## EXERCISE REQUIREMENTS
Give back exactly the lines from the one that includes "black cross: (600, 506)" to the last line below, both included, and no further lines.

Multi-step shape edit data
:::

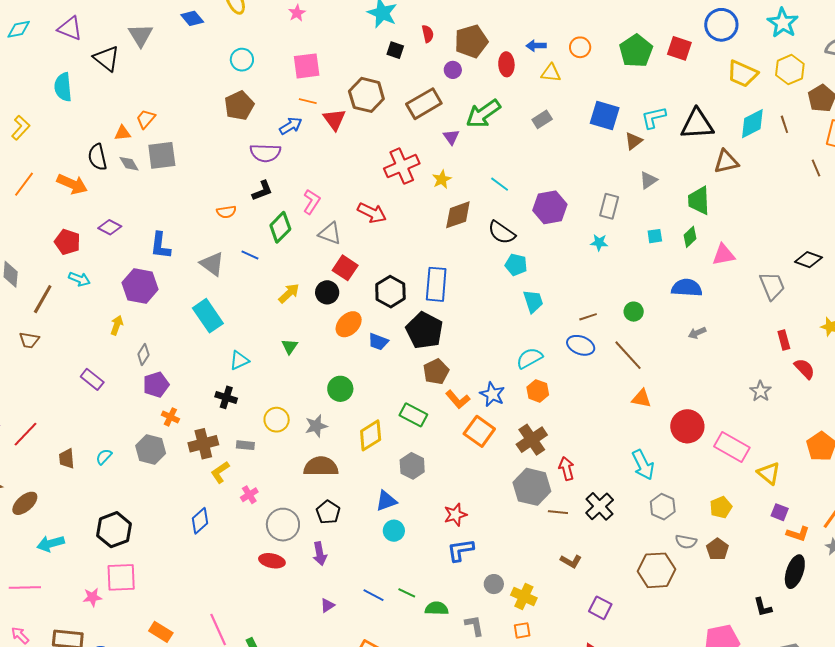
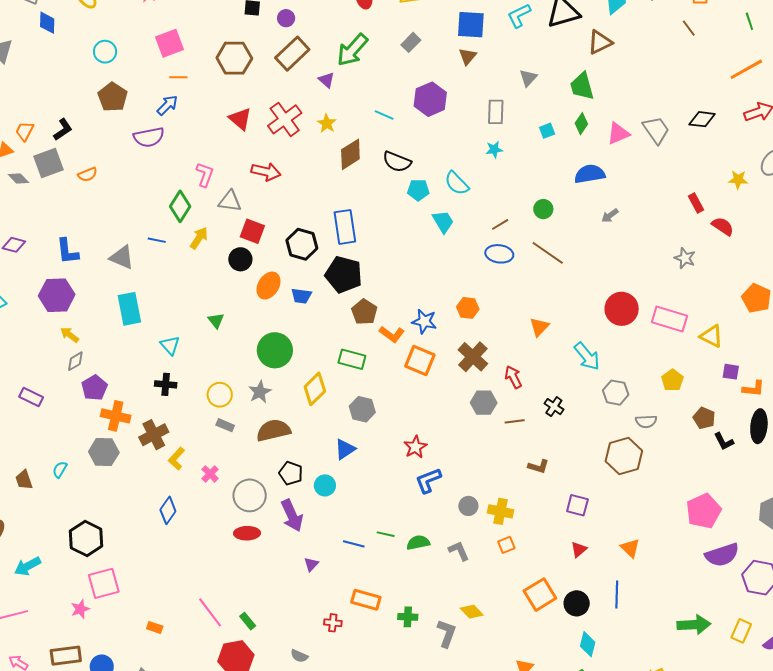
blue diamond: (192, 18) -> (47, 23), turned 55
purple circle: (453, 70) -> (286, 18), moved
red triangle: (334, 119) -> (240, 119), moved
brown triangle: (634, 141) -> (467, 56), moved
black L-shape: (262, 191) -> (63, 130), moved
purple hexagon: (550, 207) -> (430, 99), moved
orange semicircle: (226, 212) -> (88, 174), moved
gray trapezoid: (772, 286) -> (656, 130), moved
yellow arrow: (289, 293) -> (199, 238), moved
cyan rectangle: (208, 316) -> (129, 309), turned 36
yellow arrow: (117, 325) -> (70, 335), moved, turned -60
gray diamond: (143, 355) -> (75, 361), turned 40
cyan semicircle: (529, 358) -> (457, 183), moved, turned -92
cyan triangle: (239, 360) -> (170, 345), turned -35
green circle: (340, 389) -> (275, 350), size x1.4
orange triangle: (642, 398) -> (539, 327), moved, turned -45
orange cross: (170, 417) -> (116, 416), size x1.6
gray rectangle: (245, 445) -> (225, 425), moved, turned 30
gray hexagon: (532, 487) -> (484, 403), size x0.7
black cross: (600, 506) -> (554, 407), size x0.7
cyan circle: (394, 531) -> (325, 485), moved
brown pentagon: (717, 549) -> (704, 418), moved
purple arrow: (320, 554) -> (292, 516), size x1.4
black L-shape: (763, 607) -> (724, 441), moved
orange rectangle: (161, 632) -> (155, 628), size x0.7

:::

## SOLUTION BELOW
black cross: (600, 506) -> (554, 407), size x0.7
cyan circle: (394, 531) -> (325, 485), moved
brown pentagon: (717, 549) -> (704, 418), moved
purple arrow: (320, 554) -> (292, 516), size x1.4
black L-shape: (763, 607) -> (724, 441), moved
orange rectangle: (161, 632) -> (155, 628), size x0.7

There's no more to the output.